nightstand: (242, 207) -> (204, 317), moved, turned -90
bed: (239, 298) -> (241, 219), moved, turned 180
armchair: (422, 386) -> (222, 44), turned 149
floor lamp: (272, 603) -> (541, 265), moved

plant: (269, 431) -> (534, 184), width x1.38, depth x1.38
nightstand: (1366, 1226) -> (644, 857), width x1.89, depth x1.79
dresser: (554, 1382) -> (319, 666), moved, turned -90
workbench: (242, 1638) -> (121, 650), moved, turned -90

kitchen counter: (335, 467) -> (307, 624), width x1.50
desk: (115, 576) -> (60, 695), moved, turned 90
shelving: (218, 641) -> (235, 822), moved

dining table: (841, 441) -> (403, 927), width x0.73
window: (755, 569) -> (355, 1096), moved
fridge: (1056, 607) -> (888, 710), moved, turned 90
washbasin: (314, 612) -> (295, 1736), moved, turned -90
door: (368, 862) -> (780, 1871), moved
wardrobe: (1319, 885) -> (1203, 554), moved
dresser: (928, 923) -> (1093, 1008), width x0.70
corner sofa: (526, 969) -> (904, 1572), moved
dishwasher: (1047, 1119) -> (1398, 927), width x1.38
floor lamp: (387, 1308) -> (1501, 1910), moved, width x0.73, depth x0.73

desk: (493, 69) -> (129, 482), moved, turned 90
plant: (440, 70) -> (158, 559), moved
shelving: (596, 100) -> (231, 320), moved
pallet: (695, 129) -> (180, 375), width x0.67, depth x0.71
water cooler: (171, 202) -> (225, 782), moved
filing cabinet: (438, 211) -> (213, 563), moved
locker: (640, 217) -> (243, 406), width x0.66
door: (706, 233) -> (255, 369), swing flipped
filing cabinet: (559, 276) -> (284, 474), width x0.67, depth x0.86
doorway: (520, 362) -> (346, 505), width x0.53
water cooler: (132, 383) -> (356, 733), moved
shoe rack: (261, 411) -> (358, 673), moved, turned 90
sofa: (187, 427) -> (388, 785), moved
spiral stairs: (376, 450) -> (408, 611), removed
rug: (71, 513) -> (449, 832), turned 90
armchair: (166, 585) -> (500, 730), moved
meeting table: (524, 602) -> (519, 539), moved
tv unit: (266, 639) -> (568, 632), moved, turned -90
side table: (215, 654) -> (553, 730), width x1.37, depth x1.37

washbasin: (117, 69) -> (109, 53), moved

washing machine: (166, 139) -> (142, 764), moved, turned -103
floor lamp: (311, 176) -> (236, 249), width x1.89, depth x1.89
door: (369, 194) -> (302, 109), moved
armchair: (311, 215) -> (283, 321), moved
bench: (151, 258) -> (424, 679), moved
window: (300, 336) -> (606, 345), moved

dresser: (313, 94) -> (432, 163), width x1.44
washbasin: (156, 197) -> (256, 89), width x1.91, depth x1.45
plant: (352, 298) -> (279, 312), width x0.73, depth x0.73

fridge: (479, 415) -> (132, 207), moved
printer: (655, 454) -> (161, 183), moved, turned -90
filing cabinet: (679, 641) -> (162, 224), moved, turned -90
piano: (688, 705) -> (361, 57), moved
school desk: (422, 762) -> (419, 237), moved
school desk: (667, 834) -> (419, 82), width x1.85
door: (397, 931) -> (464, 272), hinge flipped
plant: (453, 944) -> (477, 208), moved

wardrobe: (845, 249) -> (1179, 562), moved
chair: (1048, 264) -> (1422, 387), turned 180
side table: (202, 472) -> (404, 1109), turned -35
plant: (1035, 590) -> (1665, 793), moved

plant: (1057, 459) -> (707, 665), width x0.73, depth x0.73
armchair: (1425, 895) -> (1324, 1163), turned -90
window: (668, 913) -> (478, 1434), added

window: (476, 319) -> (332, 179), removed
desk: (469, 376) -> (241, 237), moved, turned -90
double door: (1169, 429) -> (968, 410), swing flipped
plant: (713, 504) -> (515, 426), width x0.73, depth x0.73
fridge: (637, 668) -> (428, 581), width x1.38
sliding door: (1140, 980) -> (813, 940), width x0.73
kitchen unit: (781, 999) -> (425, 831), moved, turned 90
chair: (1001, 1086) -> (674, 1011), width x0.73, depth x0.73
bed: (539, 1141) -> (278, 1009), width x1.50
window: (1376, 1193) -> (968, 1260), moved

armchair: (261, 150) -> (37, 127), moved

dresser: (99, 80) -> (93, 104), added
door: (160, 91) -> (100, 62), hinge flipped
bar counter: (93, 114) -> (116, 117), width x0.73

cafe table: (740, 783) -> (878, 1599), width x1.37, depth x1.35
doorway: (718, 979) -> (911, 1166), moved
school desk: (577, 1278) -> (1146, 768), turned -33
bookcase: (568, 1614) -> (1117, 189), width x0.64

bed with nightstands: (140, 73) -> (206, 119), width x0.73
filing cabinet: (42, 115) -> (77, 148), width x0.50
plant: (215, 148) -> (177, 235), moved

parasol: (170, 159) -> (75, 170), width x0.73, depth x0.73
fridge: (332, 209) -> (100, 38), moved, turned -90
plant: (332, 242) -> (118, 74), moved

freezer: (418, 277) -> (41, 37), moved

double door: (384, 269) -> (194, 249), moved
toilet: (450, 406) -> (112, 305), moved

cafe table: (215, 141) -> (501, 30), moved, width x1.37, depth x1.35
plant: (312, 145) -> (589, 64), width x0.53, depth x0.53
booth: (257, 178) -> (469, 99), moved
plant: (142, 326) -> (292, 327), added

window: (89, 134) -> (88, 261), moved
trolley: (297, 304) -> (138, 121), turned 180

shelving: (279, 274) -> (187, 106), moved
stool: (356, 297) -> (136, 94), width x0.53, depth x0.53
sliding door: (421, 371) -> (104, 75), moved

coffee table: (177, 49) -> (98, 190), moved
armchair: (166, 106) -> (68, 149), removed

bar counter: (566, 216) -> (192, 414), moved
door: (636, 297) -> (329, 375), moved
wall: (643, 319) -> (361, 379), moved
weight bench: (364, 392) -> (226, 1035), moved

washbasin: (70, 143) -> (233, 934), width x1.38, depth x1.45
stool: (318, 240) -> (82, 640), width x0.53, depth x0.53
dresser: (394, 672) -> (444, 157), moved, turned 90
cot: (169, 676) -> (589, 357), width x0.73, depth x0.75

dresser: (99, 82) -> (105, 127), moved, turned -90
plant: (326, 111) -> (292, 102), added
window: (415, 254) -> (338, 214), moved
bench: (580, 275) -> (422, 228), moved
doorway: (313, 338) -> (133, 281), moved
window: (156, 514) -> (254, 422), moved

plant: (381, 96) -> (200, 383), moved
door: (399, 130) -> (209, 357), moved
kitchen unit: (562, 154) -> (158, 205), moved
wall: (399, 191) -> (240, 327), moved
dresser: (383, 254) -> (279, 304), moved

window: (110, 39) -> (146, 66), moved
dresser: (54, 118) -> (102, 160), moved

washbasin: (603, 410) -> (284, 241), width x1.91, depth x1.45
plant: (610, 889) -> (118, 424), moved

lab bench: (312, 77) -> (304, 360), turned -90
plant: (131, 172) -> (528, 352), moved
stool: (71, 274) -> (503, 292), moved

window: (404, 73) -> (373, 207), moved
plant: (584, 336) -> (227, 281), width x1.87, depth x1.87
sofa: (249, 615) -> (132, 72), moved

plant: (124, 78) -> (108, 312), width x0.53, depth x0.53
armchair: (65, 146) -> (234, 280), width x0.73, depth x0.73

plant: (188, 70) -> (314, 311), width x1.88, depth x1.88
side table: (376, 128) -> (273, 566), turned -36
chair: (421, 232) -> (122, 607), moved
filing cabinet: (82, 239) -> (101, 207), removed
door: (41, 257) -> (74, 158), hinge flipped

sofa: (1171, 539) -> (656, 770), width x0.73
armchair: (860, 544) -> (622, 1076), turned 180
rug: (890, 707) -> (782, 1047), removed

===============

§ Task details:
Within the listing above, locate the line containing "sofa: (187, 427) -> (388, 785), moved" and the line containing "chair: (1048, 264) -> (1422, 387), turned 180". Reproduce those two lines and all lines between them exactly, with nothing added.

§ Your solution:
sofa: (187, 427) -> (388, 785), moved
spiral stairs: (376, 450) -> (408, 611), removed
rug: (71, 513) -> (449, 832), turned 90
armchair: (166, 585) -> (500, 730), moved
meeting table: (524, 602) -> (519, 539), moved
tv unit: (266, 639) -> (568, 632), moved, turned -90
side table: (215, 654) -> (553, 730), width x1.37, depth x1.37

washbasin: (117, 69) -> (109, 53), moved

washing machine: (166, 139) -> (142, 764), moved, turned -103
floor lamp: (311, 176) -> (236, 249), width x1.89, depth x1.89
door: (369, 194) -> (302, 109), moved
armchair: (311, 215) -> (283, 321), moved
bench: (151, 258) -> (424, 679), moved
window: (300, 336) -> (606, 345), moved

dresser: (313, 94) -> (432, 163), width x1.44
washbasin: (156, 197) -> (256, 89), width x1.91, depth x1.45
plant: (352, 298) -> (279, 312), width x0.73, depth x0.73

fridge: (479, 415) -> (132, 207), moved
printer: (655, 454) -> (161, 183), moved, turned -90
filing cabinet: (679, 641) -> (162, 224), moved, turned -90
piano: (688, 705) -> (361, 57), moved
school desk: (422, 762) -> (419, 237), moved
school desk: (667, 834) -> (419, 82), width x1.85
door: (397, 931) -> (464, 272), hinge flipped
plant: (453, 944) -> (477, 208), moved

wardrobe: (845, 249) -> (1179, 562), moved
chair: (1048, 264) -> (1422, 387), turned 180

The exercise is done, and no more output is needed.